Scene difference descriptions
•••

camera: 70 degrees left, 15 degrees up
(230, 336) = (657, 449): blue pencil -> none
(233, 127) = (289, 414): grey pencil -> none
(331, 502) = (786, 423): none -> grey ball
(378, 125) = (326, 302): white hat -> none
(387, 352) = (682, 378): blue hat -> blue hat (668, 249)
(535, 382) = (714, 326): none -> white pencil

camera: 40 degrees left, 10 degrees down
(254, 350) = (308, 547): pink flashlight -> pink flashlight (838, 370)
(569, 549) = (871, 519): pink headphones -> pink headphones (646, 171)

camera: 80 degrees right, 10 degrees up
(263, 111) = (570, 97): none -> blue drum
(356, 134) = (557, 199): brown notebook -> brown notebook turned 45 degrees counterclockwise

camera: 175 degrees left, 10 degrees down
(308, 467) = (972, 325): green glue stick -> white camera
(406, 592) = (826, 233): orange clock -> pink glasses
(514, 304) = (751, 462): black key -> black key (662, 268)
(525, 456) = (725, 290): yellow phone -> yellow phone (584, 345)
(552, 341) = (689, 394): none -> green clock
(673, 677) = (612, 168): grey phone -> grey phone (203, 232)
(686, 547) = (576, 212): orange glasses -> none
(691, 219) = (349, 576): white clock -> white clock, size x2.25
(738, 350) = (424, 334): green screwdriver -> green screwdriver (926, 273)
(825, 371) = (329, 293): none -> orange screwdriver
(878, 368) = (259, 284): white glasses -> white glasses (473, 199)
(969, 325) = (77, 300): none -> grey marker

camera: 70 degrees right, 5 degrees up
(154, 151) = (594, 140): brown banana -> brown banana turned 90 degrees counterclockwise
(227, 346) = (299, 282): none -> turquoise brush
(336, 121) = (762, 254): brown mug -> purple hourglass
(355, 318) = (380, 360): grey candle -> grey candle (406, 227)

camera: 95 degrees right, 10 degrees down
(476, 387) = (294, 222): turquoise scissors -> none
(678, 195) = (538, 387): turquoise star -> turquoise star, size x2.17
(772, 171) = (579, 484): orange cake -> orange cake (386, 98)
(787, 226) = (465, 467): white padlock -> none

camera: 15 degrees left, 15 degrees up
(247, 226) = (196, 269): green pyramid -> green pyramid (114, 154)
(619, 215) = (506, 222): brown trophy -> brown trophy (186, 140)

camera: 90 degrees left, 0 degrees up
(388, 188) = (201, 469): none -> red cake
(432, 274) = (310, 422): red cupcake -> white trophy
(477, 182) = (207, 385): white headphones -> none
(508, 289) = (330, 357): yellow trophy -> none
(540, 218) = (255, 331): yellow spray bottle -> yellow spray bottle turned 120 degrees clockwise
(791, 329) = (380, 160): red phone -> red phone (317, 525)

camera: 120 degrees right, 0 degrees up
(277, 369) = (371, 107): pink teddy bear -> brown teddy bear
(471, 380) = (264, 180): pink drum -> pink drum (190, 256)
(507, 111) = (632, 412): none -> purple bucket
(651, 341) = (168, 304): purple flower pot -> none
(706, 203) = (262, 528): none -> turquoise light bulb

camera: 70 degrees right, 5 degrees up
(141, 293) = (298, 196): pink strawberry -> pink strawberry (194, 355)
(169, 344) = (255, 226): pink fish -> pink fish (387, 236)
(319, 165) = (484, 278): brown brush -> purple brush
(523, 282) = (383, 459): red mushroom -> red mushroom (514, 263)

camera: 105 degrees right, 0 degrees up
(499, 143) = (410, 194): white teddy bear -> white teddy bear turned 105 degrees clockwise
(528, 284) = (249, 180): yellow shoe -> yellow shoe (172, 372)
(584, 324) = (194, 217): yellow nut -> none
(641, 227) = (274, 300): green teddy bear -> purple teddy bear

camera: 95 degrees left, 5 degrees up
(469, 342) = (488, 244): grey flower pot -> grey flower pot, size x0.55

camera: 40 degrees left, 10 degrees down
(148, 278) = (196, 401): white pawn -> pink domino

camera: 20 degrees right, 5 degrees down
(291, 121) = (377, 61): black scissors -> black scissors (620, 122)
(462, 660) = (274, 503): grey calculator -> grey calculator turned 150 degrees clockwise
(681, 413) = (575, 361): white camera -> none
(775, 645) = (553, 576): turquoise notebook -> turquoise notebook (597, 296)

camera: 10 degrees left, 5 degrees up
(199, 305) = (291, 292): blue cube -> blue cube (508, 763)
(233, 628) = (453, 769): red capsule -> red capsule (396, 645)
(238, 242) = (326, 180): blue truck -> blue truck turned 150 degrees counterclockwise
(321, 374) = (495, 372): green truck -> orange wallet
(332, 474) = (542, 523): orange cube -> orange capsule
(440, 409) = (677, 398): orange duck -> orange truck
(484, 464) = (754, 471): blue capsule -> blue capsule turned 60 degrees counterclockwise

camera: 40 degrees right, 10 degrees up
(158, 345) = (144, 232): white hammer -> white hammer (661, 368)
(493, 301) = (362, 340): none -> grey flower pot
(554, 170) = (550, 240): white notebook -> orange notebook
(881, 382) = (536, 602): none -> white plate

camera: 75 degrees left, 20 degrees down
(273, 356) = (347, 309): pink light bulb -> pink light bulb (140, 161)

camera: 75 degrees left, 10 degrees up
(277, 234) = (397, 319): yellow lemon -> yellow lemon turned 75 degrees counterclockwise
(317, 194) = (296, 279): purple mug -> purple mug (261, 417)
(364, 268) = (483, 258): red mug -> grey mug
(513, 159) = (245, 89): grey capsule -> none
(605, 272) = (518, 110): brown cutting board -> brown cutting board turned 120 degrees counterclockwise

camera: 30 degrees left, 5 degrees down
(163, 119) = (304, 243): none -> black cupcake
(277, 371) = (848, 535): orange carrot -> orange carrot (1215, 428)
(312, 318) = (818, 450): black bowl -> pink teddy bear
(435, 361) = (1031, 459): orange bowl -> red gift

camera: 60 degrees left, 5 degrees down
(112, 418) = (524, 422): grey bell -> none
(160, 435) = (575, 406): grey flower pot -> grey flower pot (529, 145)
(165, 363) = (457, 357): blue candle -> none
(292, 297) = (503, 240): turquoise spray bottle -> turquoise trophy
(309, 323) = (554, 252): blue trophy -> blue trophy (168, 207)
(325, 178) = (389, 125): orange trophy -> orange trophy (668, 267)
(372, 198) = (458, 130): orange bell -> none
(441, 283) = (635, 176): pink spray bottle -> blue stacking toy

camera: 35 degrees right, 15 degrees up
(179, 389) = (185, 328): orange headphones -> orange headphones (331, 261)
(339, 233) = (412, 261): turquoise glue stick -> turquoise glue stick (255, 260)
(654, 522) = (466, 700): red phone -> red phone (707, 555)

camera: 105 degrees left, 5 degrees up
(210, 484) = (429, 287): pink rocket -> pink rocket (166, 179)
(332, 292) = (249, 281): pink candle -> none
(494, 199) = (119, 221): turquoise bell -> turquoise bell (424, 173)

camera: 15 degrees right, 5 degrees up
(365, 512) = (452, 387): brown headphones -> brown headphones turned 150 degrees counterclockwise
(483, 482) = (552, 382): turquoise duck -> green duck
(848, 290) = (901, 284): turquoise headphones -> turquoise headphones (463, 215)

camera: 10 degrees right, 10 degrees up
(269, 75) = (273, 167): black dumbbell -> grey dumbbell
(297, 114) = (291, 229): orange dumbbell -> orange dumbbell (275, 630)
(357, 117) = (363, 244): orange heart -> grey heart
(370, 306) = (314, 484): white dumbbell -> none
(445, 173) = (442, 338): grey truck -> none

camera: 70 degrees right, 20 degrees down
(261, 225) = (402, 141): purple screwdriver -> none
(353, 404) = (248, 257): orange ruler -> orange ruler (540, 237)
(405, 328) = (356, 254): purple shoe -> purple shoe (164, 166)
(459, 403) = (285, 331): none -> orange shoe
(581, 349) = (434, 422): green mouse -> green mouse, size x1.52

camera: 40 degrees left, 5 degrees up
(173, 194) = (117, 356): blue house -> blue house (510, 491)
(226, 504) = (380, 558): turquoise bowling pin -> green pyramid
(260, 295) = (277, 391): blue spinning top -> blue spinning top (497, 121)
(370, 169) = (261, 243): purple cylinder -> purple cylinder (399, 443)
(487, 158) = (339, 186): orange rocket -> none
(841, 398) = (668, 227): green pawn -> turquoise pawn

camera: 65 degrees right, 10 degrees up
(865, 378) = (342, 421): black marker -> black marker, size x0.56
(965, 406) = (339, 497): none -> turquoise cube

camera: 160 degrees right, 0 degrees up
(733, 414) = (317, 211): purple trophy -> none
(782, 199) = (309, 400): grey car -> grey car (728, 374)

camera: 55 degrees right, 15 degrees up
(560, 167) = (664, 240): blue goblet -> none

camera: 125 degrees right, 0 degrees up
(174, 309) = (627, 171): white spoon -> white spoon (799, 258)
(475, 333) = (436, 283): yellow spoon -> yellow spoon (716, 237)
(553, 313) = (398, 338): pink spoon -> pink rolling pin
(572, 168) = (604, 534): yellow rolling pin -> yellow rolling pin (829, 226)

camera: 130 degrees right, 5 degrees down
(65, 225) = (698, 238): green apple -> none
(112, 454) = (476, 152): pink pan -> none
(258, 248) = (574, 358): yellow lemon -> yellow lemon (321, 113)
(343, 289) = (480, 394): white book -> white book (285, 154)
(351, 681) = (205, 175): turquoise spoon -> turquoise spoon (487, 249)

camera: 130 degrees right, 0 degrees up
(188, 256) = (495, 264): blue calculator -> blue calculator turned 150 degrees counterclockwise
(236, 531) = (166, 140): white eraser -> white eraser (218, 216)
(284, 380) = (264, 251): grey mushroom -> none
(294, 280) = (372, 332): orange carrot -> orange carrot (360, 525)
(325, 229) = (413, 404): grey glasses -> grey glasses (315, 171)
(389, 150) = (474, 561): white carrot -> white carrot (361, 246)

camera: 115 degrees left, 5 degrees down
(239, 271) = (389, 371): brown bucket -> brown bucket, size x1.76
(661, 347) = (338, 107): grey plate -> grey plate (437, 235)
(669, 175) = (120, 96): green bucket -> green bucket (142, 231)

•••

» **Problem details**
Start with the line above that contains "(353, 404) = (248, 257): orange" and end with the line that contains "(260, 295) = (277, 391): blue". Write out those lines exactly, and only those.

» **Answer for this exercise**
(353, 404) = (248, 257): orange ruler -> orange ruler (540, 237)
(405, 328) = (356, 254): purple shoe -> purple shoe (164, 166)
(459, 403) = (285, 331): none -> orange shoe
(581, 349) = (434, 422): green mouse -> green mouse, size x1.52

camera: 40 degrees left, 5 degrees up
(173, 194) = (117, 356): blue house -> blue house (510, 491)
(226, 504) = (380, 558): turquoise bowling pin -> green pyramid
(260, 295) = (277, 391): blue spinning top -> blue spinning top (497, 121)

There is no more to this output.